* Record excerpts *
┌────────
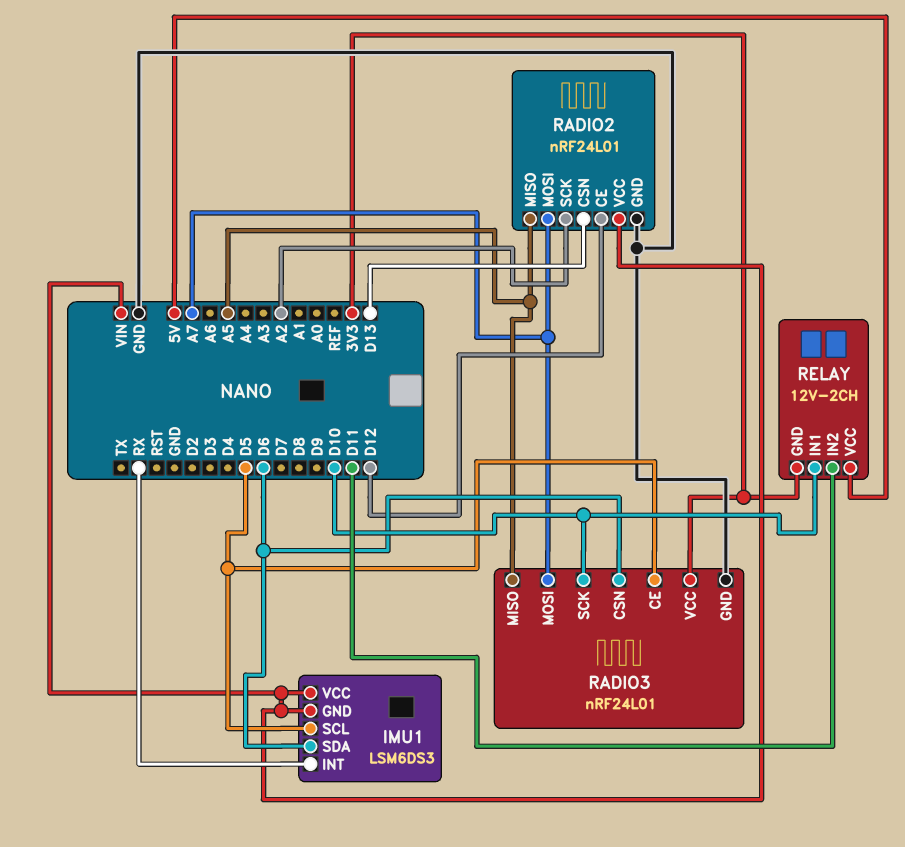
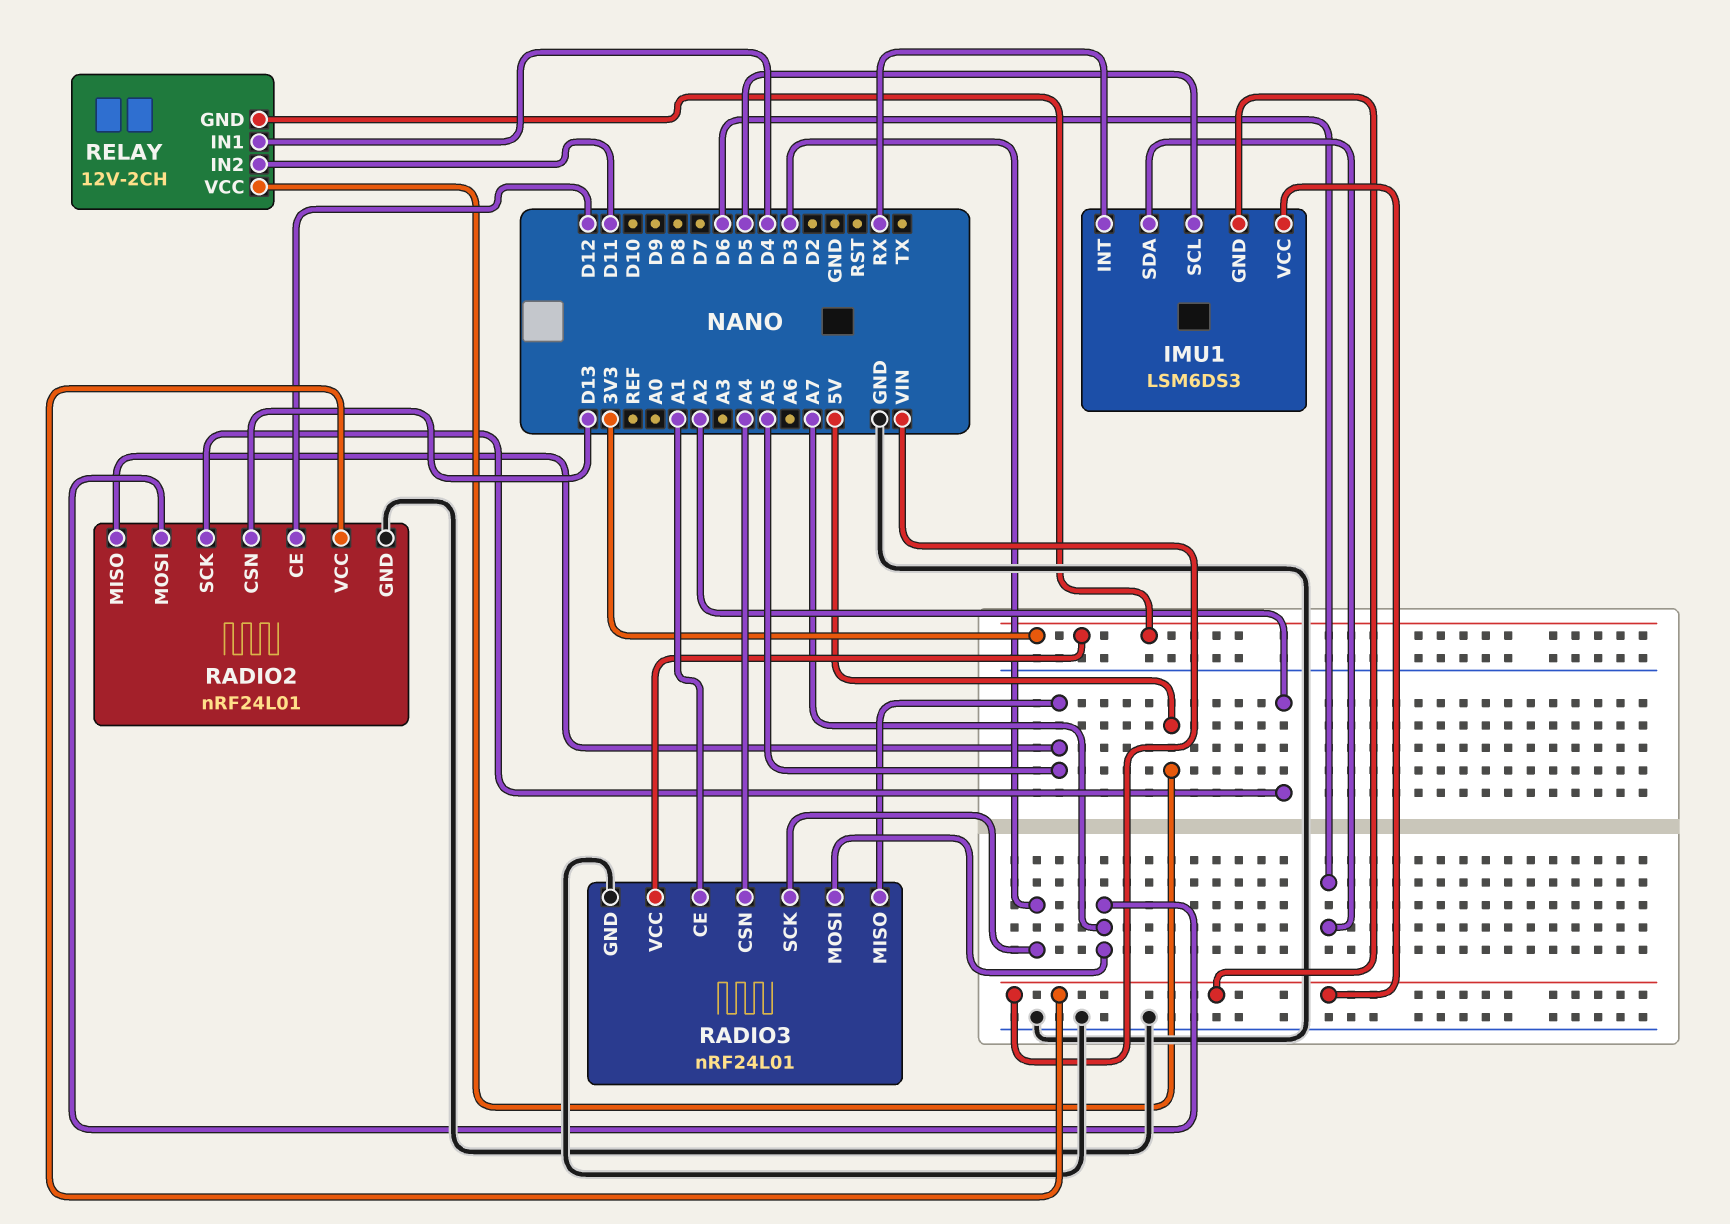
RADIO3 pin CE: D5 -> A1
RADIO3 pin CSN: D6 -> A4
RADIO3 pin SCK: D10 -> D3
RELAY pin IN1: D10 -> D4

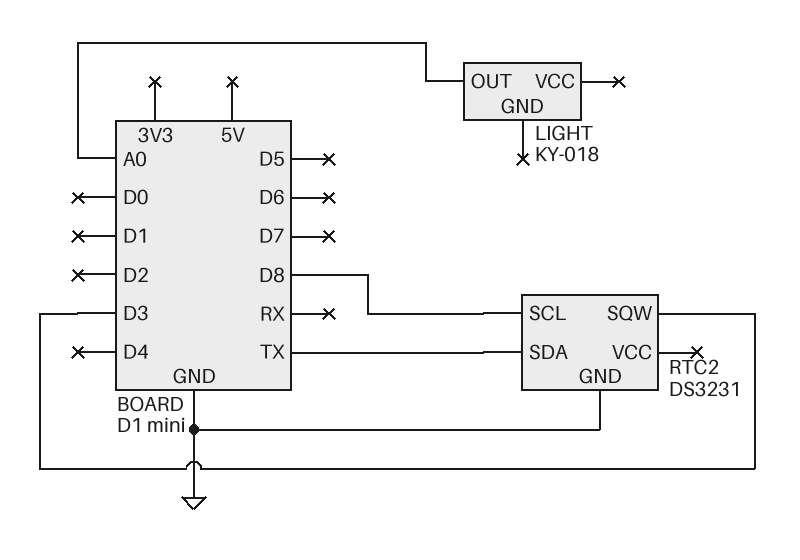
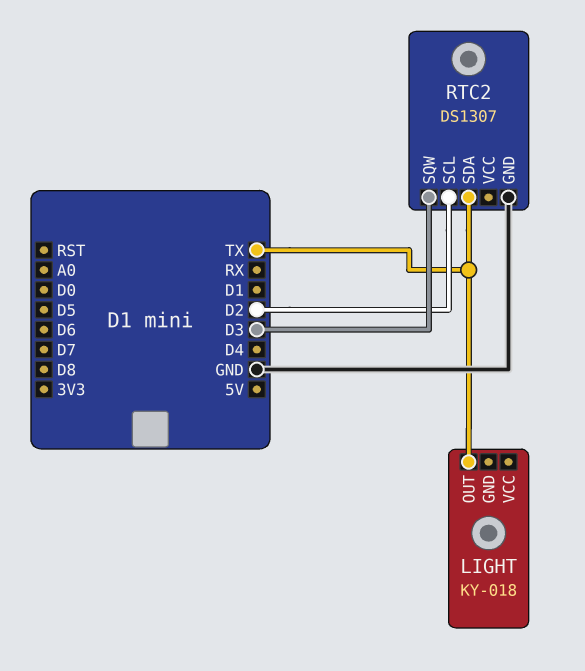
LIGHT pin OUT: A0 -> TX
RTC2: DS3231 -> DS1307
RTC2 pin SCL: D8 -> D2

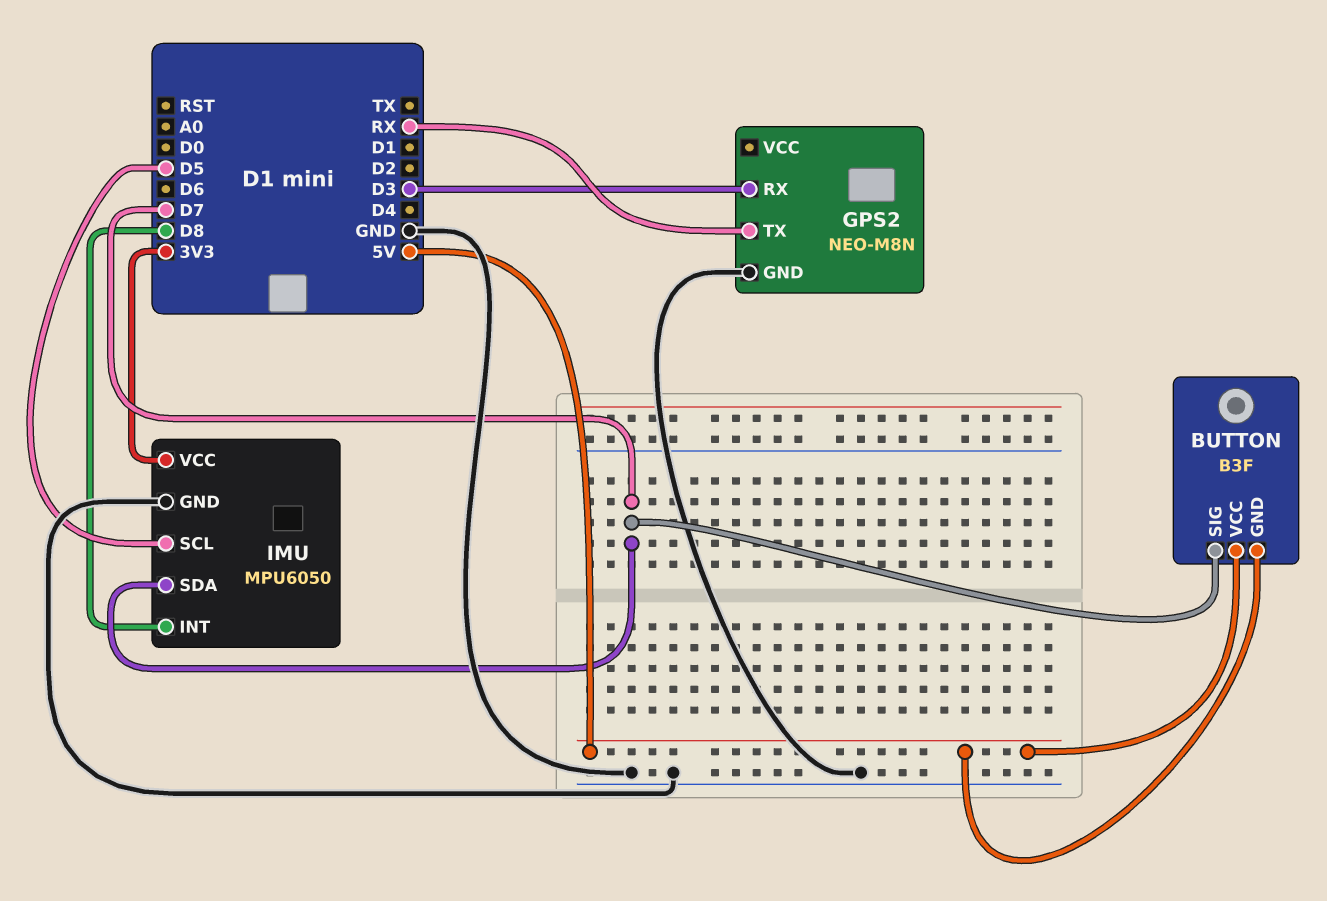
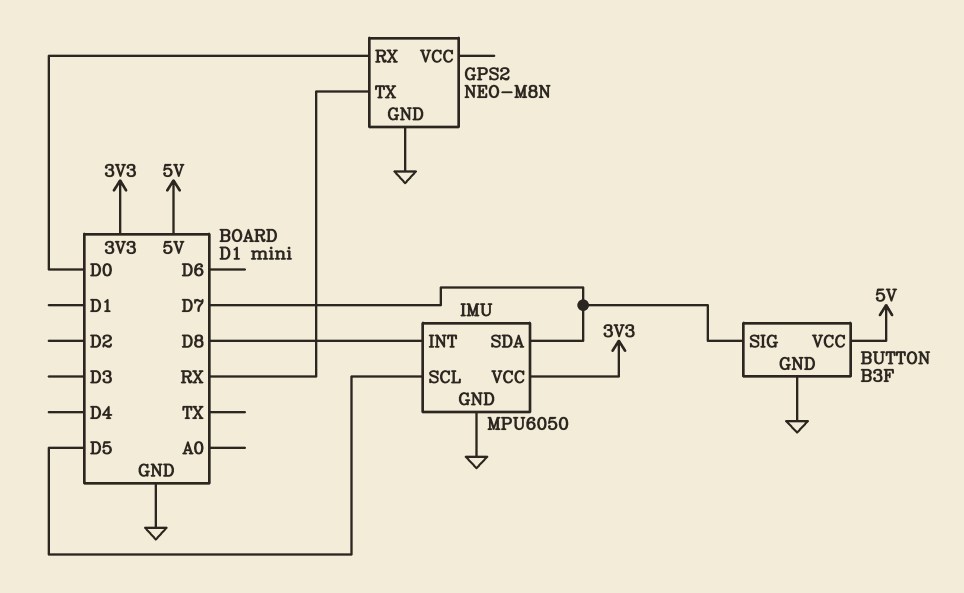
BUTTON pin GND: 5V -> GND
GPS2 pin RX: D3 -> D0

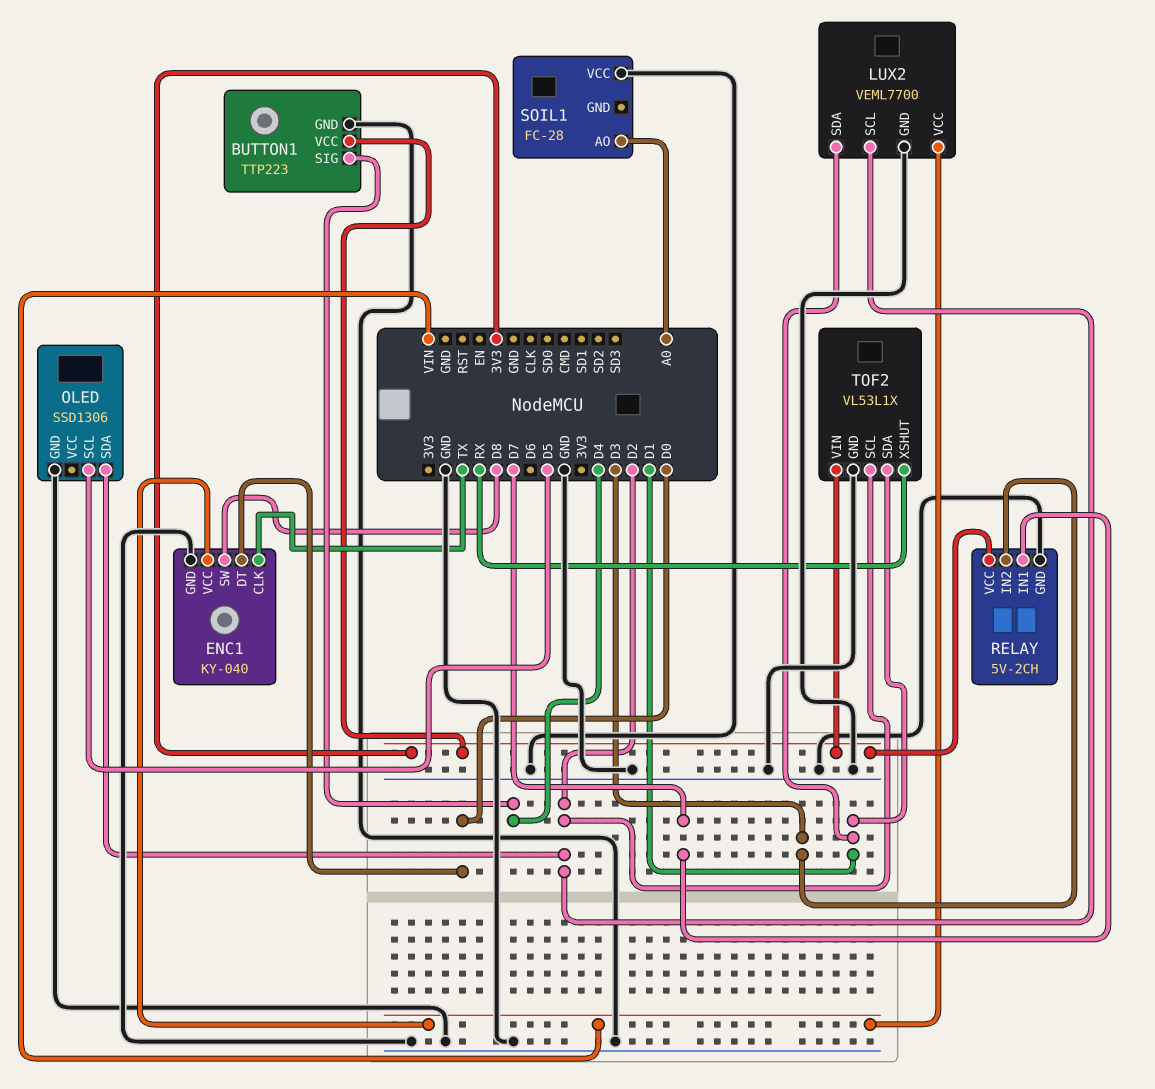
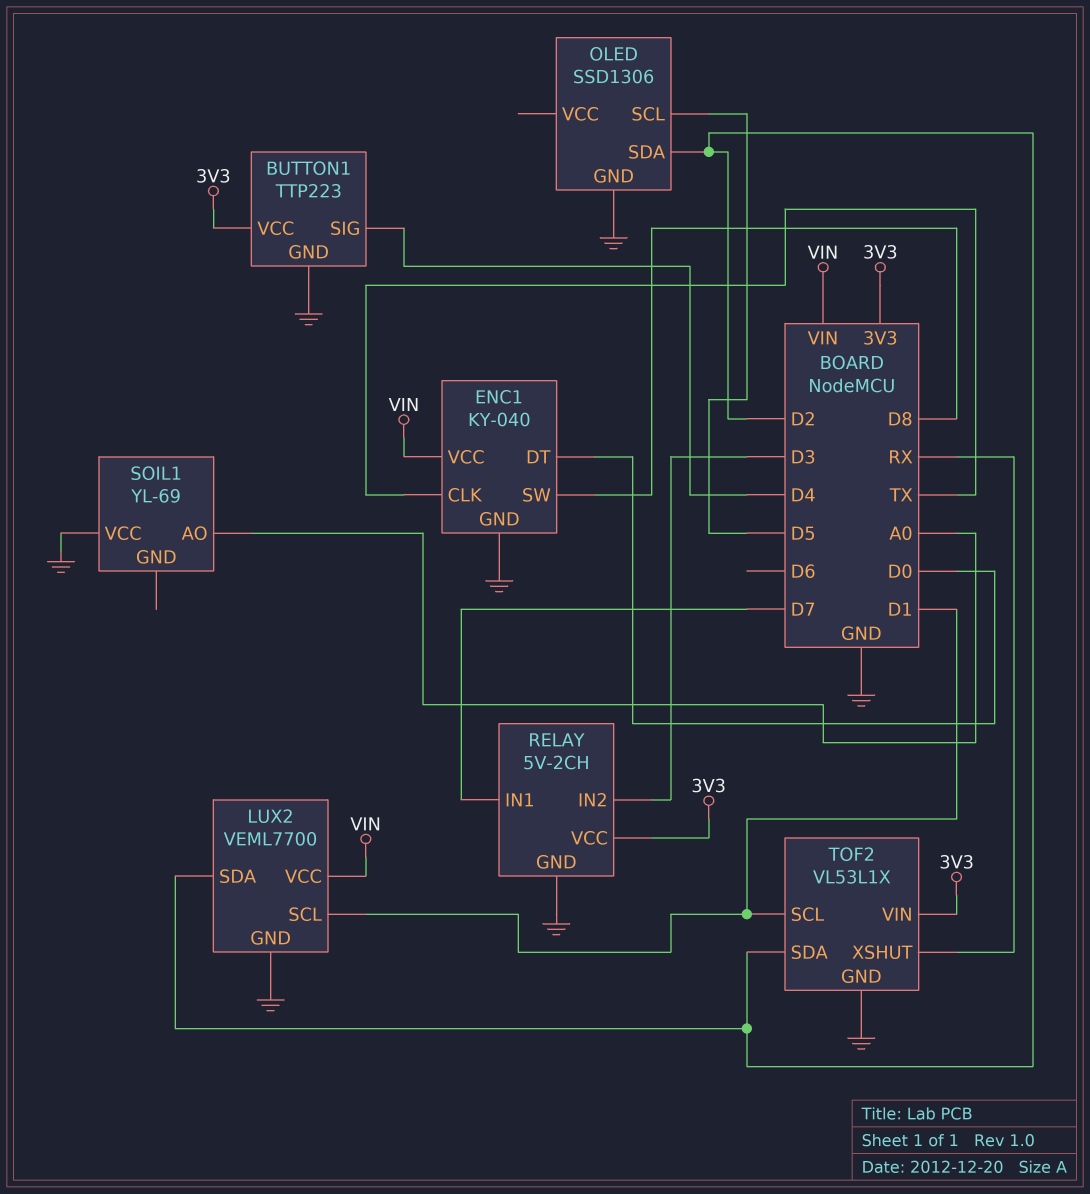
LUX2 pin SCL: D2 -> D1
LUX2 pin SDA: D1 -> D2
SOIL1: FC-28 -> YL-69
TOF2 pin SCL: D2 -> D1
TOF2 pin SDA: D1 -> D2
└────────
In the copy, leave out the pictures and restate the records exactly.

* Answer to the exercise *
RADIO3 pin CE: D5 -> A1
RADIO3 pin CSN: D6 -> A4
RADIO3 pin SCK: D10 -> D3
RELAY pin IN1: D10 -> D4

LIGHT pin OUT: A0 -> TX
RTC2: DS3231 -> DS1307
RTC2 pin SCL: D8 -> D2

BUTTON pin GND: 5V -> GND
GPS2 pin RX: D3 -> D0

LUX2 pin SCL: D2 -> D1
LUX2 pin SDA: D1 -> D2
SOIL1: FC-28 -> YL-69
TOF2 pin SCL: D2 -> D1
TOF2 pin SDA: D1 -> D2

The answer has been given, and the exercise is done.